(Dataset entries)
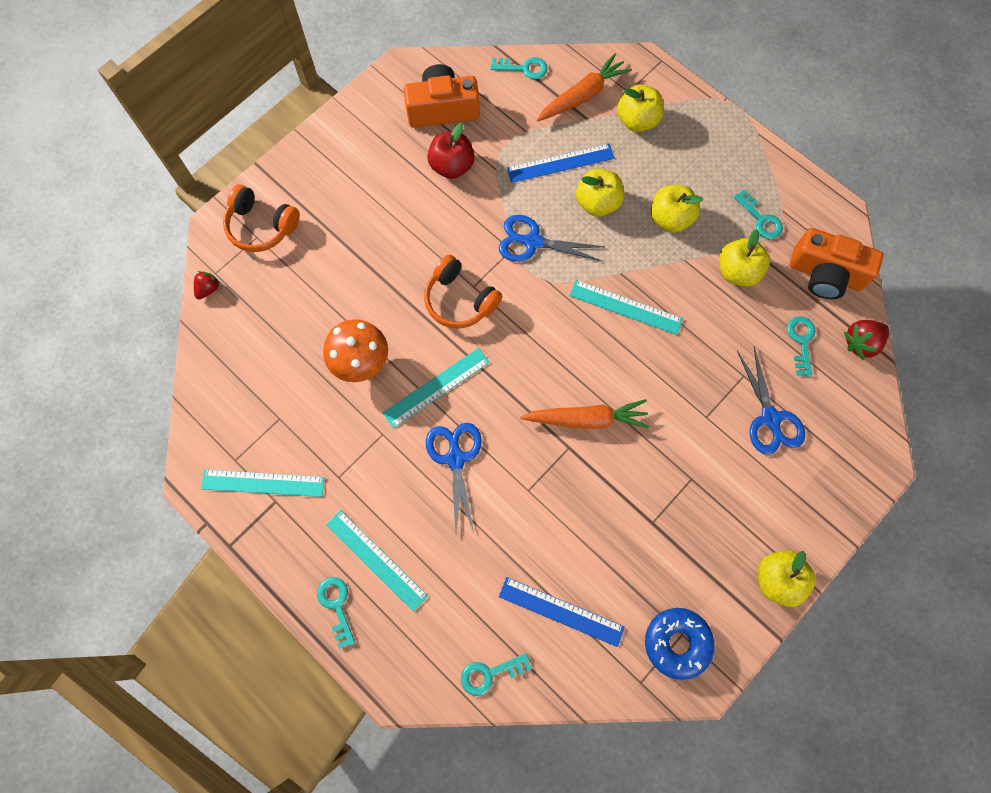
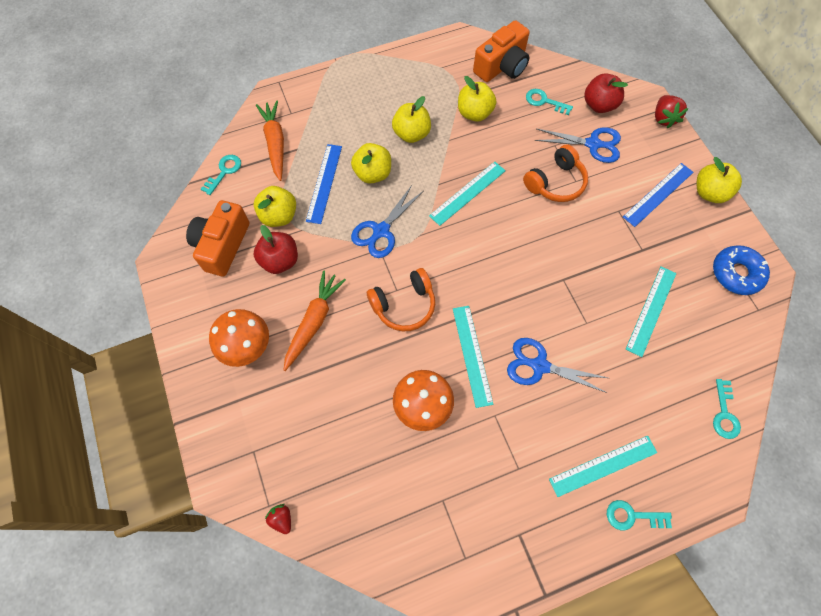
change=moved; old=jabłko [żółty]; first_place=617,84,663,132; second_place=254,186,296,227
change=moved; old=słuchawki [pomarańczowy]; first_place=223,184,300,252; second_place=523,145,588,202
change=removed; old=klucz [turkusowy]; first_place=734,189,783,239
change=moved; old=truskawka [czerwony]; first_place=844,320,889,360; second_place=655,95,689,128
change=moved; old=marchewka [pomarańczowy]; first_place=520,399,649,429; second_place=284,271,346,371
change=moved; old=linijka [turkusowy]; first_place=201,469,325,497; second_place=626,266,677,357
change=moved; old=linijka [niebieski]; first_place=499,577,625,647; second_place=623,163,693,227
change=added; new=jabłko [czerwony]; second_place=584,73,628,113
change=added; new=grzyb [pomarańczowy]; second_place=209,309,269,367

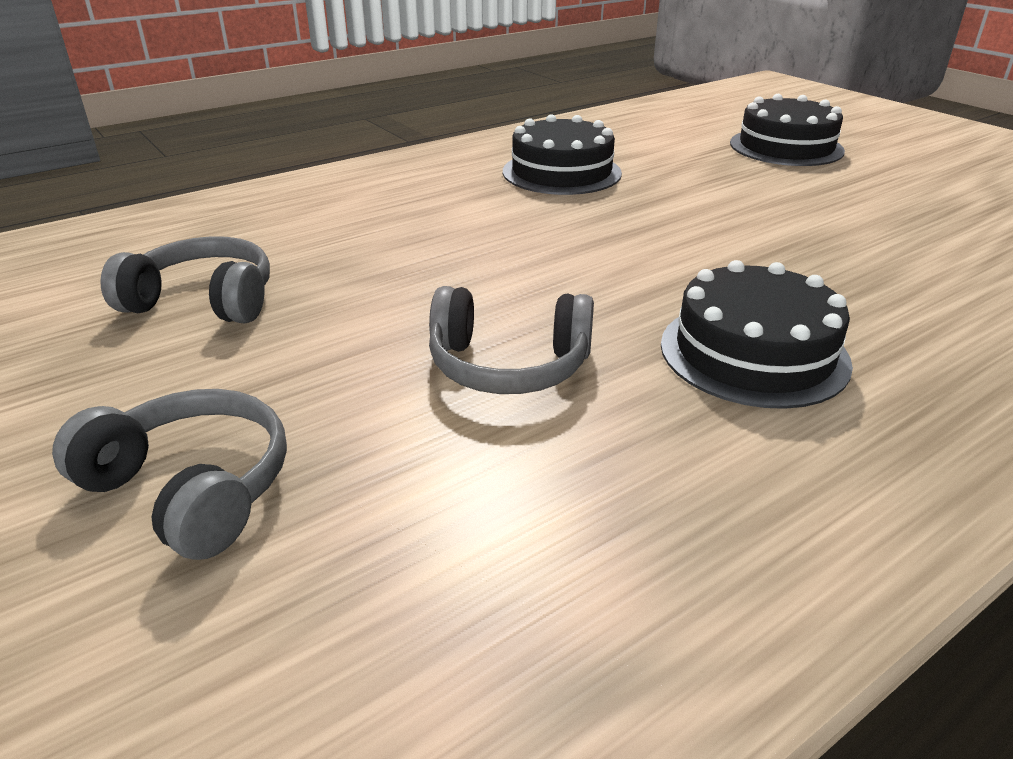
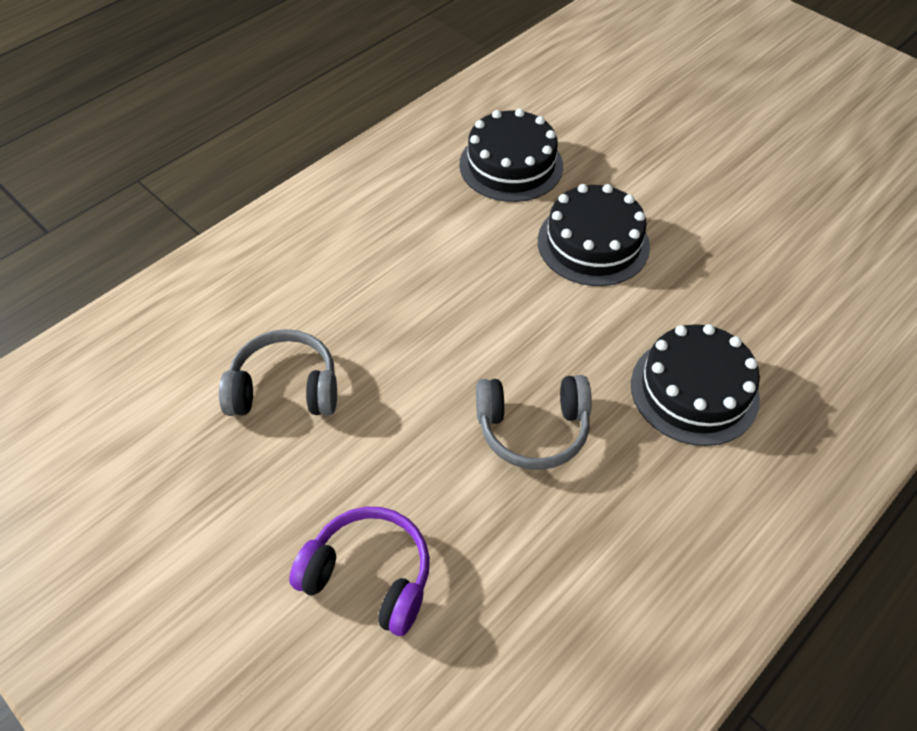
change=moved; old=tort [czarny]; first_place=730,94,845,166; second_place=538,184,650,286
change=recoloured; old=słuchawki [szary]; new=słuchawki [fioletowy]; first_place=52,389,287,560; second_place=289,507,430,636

#### Problem requirements
Without including any pictures, output each entry above exactly as it appears.

#### Result below
change=moved; old=jabłko [żółty]; first_place=617,84,663,132; second_place=254,186,296,227
change=moved; old=słuchawki [pomarańczowy]; first_place=223,184,300,252; second_place=523,145,588,202
change=removed; old=klucz [turkusowy]; first_place=734,189,783,239
change=moved; old=truskawka [czerwony]; first_place=844,320,889,360; second_place=655,95,689,128
change=moved; old=marchewka [pomarańczowy]; first_place=520,399,649,429; second_place=284,271,346,371
change=moved; old=linijka [turkusowy]; first_place=201,469,325,497; second_place=626,266,677,357
change=moved; old=linijka [niebieski]; first_place=499,577,625,647; second_place=623,163,693,227
change=added; new=jabłko [czerwony]; second_place=584,73,628,113
change=added; new=grzyb [pomarańczowy]; second_place=209,309,269,367

change=moved; old=tort [czarny]; first_place=730,94,845,166; second_place=538,184,650,286
change=recoloured; old=słuchawki [szary]; new=słuchawki [fioletowy]; first_place=52,389,287,560; second_place=289,507,430,636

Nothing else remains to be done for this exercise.